== DIRECTIONS FOR THIS TASK ==
From the entries below, give the number of lines where the word "domino" occurs, and nothing else.

== SUPPLIED RECORDS ==

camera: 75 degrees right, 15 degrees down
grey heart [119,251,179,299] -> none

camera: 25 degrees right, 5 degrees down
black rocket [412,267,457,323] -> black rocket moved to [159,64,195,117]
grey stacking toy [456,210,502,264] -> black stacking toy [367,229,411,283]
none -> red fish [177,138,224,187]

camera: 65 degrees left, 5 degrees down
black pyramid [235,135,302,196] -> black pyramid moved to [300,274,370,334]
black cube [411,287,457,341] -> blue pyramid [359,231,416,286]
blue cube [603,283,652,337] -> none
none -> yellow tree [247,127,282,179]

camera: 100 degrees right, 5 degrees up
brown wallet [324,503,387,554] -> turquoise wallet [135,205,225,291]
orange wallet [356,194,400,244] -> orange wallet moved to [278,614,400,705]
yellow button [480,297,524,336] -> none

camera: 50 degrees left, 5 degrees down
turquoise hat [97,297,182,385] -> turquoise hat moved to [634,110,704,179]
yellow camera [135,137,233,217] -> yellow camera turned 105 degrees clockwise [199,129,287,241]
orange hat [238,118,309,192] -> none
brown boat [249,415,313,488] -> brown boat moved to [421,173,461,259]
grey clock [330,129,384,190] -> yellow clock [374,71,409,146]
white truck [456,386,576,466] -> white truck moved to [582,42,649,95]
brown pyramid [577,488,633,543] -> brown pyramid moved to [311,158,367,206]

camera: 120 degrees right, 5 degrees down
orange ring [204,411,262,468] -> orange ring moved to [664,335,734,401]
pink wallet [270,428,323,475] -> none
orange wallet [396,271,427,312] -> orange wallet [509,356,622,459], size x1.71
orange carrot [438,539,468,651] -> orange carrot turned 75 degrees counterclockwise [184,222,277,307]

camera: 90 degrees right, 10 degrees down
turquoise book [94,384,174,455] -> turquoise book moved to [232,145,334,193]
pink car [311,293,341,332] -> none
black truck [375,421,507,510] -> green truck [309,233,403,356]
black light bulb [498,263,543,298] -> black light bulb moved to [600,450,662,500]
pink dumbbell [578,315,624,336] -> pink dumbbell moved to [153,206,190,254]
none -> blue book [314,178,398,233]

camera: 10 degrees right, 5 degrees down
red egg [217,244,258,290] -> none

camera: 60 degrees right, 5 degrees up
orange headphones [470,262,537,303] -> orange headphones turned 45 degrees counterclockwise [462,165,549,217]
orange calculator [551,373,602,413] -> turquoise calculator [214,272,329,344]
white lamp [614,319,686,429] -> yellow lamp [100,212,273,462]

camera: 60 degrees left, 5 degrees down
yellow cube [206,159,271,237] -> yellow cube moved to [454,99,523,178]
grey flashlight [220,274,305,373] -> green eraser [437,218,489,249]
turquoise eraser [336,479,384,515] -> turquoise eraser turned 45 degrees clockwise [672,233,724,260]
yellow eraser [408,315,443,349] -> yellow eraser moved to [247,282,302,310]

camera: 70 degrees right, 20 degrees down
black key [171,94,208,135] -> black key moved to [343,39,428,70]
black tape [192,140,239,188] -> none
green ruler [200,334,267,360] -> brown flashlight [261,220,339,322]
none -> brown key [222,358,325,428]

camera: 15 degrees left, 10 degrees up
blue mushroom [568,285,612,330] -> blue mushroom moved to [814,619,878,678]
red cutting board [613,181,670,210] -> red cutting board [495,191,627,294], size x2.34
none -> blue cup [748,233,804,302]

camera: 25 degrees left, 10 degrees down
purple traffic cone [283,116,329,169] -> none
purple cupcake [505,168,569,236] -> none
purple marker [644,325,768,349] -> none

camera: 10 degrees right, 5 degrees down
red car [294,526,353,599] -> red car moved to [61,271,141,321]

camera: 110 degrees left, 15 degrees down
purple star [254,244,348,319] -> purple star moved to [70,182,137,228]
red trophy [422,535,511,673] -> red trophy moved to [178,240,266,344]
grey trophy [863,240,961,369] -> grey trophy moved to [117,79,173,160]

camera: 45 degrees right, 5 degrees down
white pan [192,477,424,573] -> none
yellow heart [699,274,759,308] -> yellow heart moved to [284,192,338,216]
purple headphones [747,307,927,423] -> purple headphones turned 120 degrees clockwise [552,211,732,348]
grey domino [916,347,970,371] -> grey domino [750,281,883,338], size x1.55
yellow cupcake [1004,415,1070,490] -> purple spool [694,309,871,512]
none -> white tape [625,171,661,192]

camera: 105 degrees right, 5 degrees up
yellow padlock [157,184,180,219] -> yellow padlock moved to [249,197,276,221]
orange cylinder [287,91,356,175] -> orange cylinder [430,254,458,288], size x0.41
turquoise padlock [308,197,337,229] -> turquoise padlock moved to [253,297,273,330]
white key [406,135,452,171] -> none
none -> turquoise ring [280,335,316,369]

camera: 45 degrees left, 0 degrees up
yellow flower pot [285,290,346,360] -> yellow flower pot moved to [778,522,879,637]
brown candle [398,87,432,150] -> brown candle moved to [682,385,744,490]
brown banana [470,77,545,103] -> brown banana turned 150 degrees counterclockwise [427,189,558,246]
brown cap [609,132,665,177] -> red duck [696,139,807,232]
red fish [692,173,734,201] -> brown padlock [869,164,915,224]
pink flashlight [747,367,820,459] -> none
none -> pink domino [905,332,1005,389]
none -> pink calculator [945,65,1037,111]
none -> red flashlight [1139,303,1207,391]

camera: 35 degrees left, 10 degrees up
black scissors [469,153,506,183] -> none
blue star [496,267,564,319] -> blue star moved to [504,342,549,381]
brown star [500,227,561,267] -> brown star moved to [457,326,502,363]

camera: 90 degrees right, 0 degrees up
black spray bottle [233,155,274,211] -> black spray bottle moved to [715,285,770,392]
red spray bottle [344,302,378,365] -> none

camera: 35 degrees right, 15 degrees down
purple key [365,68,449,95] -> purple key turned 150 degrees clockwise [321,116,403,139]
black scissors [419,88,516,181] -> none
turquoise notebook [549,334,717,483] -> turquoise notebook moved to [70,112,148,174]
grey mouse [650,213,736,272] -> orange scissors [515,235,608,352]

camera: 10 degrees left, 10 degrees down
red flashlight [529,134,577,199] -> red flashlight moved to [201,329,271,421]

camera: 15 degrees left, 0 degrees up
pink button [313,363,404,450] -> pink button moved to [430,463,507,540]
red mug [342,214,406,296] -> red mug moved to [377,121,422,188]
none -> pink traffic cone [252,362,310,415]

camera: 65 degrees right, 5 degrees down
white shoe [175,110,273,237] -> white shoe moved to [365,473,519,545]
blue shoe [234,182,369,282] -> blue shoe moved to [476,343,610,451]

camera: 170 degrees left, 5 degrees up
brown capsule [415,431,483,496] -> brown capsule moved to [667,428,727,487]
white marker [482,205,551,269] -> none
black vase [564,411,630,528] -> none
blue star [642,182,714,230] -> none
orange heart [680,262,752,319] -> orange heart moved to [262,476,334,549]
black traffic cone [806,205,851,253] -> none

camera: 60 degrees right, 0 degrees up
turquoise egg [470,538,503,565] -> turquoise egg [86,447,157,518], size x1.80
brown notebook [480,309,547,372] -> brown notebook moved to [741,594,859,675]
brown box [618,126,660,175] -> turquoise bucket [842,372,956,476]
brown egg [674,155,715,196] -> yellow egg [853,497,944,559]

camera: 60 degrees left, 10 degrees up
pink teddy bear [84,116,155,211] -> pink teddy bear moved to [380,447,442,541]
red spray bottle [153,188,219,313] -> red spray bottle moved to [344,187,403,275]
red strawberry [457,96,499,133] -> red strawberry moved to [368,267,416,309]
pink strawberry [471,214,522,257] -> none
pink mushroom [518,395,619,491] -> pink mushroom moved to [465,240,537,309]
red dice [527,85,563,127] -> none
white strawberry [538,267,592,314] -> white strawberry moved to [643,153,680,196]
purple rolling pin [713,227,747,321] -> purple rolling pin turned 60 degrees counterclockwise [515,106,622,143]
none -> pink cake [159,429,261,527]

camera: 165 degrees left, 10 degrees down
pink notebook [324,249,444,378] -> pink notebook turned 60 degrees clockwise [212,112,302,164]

== RESULT OF THE EXERCISE ==
2